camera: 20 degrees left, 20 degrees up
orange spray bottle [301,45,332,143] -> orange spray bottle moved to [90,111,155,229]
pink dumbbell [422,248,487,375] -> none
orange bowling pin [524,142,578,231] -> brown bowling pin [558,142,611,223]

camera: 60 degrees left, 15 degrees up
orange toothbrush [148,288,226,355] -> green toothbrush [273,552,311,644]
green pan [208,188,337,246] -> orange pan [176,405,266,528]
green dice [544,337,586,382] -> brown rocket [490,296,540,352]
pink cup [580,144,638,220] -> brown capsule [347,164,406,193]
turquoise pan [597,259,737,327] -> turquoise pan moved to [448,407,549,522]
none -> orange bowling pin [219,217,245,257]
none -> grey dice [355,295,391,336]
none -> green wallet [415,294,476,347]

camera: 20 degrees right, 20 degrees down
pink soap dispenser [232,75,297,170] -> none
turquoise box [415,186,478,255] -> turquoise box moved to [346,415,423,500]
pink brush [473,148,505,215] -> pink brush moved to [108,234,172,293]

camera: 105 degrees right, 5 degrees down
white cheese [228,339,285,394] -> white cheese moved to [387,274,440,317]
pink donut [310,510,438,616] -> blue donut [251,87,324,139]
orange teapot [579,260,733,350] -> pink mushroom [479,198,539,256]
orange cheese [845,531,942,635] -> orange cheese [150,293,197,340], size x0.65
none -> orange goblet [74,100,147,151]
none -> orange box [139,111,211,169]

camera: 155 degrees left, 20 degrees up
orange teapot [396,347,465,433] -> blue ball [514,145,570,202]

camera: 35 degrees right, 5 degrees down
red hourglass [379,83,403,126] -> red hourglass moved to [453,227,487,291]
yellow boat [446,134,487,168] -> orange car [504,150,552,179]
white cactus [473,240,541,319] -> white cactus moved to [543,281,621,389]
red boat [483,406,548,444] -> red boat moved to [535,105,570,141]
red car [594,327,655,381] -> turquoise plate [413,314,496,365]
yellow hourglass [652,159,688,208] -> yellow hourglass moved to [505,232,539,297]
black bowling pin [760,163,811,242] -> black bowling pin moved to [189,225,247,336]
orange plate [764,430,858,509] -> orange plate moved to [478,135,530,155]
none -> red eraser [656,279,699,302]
• • • •
§ **Problem details**
Scan the listing above for the line that has "camera: 35 degrees right, 5 degrees down", then copy exactly from that line through the line that has "red boat [483,406,548,444]".

§ **Problem solution**
camera: 35 degrees right, 5 degrees down
red hourglass [379,83,403,126] -> red hourglass moved to [453,227,487,291]
yellow boat [446,134,487,168] -> orange car [504,150,552,179]
white cactus [473,240,541,319] -> white cactus moved to [543,281,621,389]
red boat [483,406,548,444] -> red boat moved to [535,105,570,141]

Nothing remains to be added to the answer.